# What is needed
With pictures removed, the data below should be returned exactly.
==*==
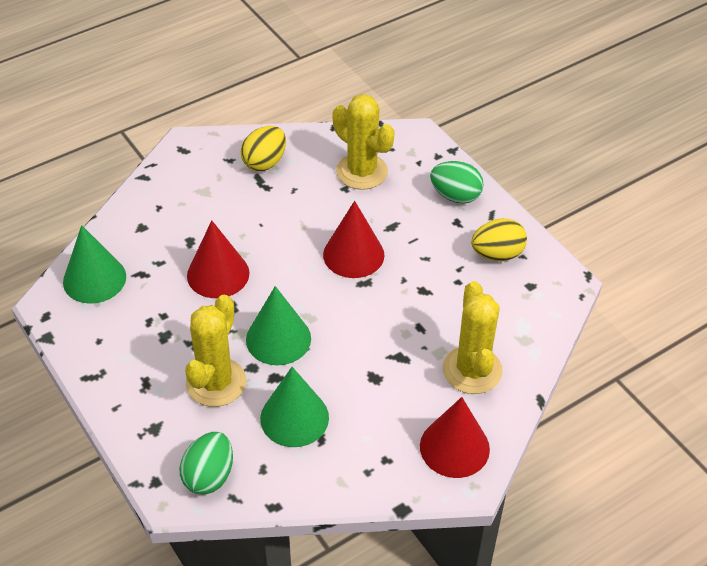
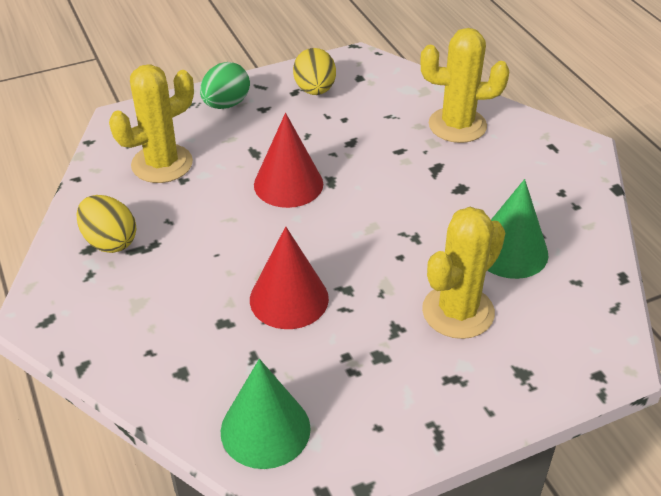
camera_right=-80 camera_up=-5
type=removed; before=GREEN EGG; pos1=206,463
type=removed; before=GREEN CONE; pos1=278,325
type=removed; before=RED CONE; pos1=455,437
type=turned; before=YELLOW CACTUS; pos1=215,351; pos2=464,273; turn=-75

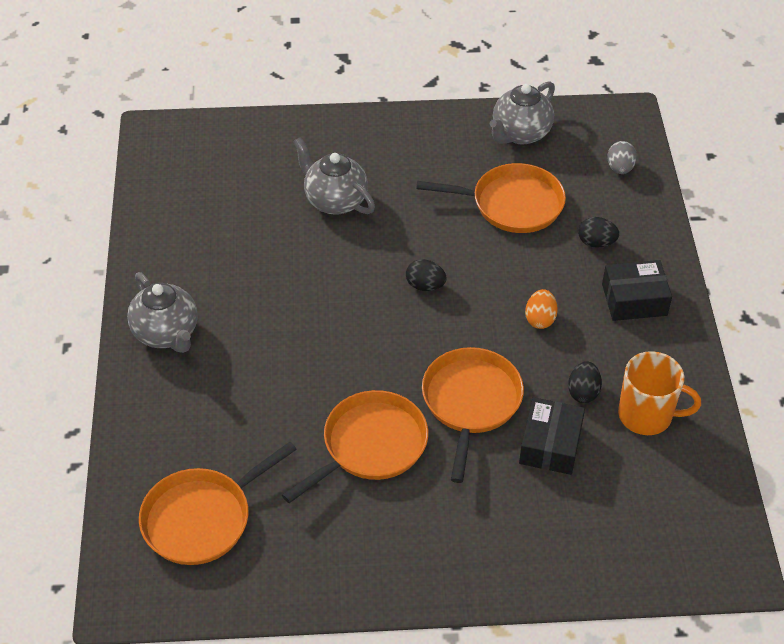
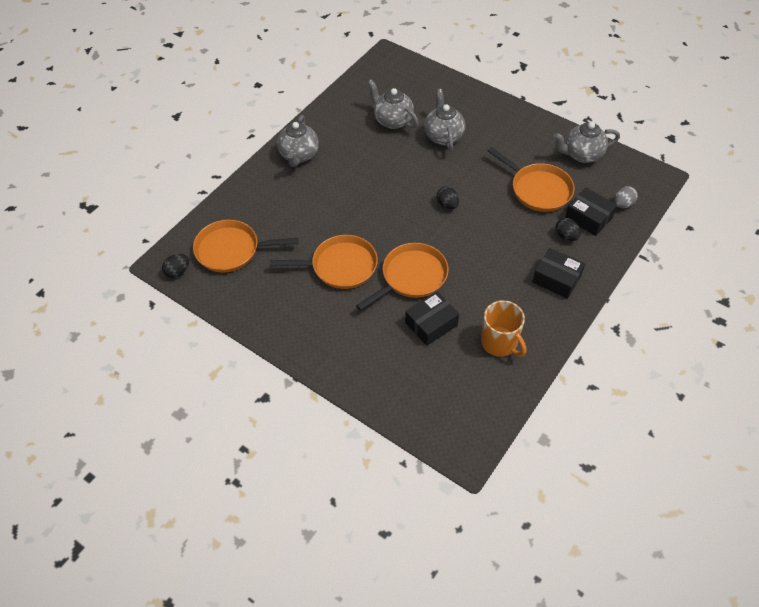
camera_right=40 camera_up=5
type=removed; before=ORANGE EGG; pos1=541,309
type=added; after=GREY TEAPOT; pos2=393,104
type=added; after=BLACK BOX; pos2=591,211
type=moved; before=BLACK EGG; pos1=585,382; pos2=175,266

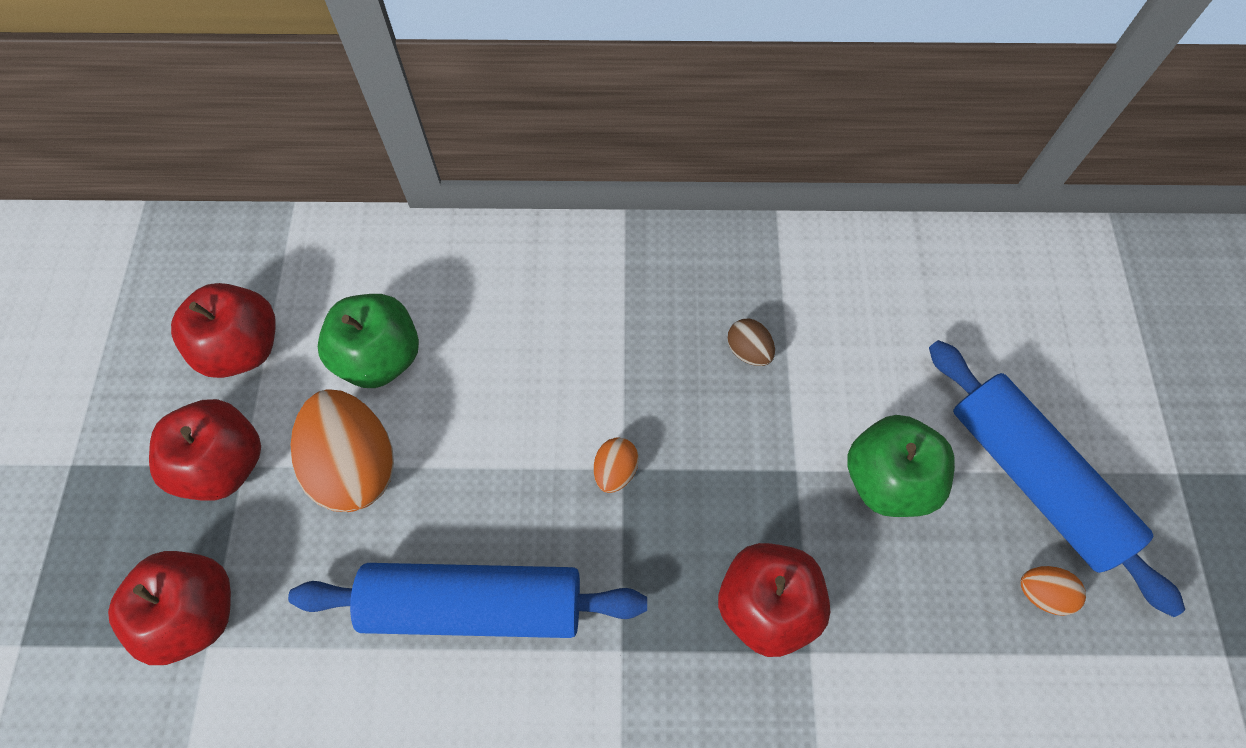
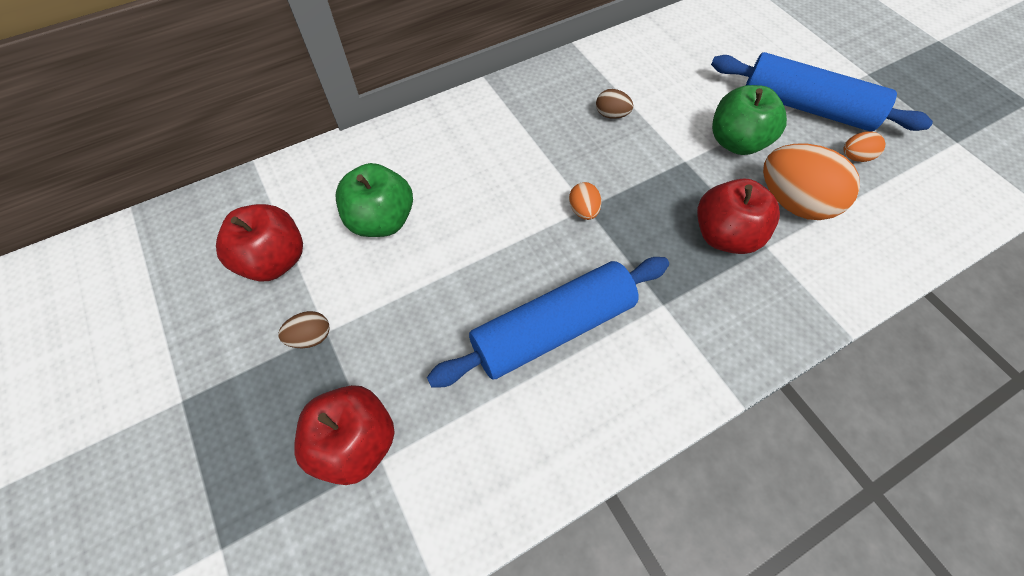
camera_right=-30 camera_up=-5
type=moved; before=ORANGE EGG; pos1=342,450; pos2=811,182
type=replaced; before=RED APPLE; after=BROWN EGG; pos1=205,450; pos2=304,329

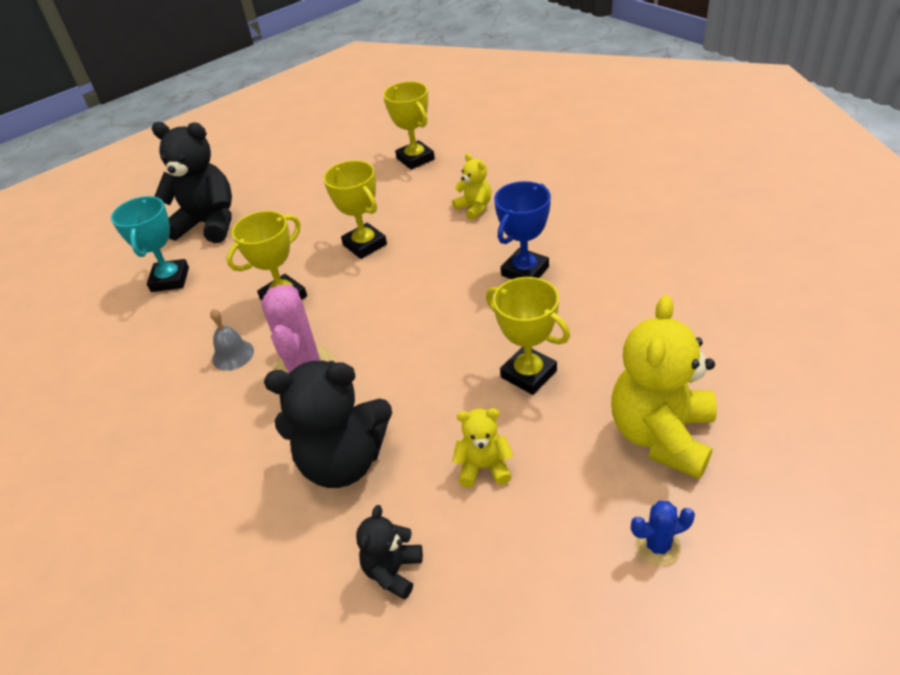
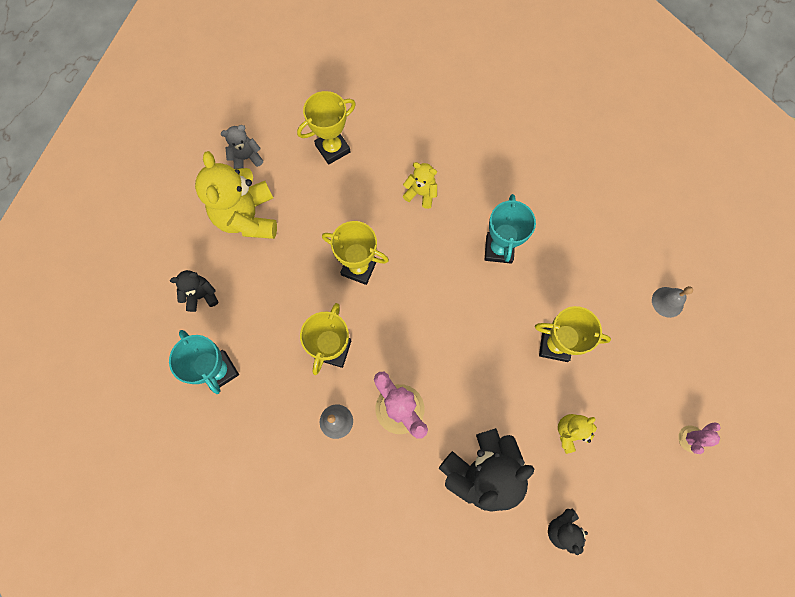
camera_right=-35 camera_up=30
type=added; after=GREY TEDDY BEAR; pos2=242,147
type=added; after=GREY BELL; pos2=672,302
type=moved; before=YELLOW TEDDY BEAR; pos1=664,387; pos2=236,195
type=recoloured; before=BLUE TROPHY; after=TURQUOISE TROPHY; pos1=522,230; pos2=510,229
type=recoloured; before=BLUE CACTUS; after=PINK CACTUS; pos1=663,533; pos2=699,438
type=turned; before=YELLOW TROPHY; pos1=409,125; pos2=326,128; turn=-60
type=resized; before=BLACK TEDDY BEAR; pos1=192,182; pos2=194,291; scale=0.51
==*==
# Answer to this task
camera_right=-80 camera_up=-5
type=removed; before=GREEN EGG; pos1=206,463
type=removed; before=GREEN CONE; pos1=278,325
type=removed; before=RED CONE; pos1=455,437
type=turned; before=YELLOW CACTUS; pos1=215,351; pos2=464,273; turn=-75

camera_right=40 camera_up=5
type=removed; before=ORANGE EGG; pos1=541,309
type=added; after=GREY TEAPOT; pos2=393,104
type=added; after=BLACK BOX; pos2=591,211
type=moved; before=BLACK EGG; pos1=585,382; pos2=175,266

camera_right=-30 camera_up=-5
type=moved; before=ORANGE EGG; pos1=342,450; pos2=811,182
type=replaced; before=RED APPLE; after=BROWN EGG; pos1=205,450; pos2=304,329

camera_right=-35 camera_up=30
type=added; after=GREY TEDDY BEAR; pos2=242,147
type=added; after=GREY BELL; pos2=672,302
type=moved; before=YELLOW TEDDY BEAR; pos1=664,387; pos2=236,195
type=recoloured; before=BLUE TROPHY; after=TURQUOISE TROPHY; pos1=522,230; pos2=510,229
type=recoloured; before=BLUE CACTUS; after=PINK CACTUS; pos1=663,533; pos2=699,438
type=turned; before=YELLOW TROPHY; pos1=409,125; pos2=326,128; turn=-60
type=resized; before=BLACK TEDDY BEAR; pos1=192,182; pos2=194,291; scale=0.51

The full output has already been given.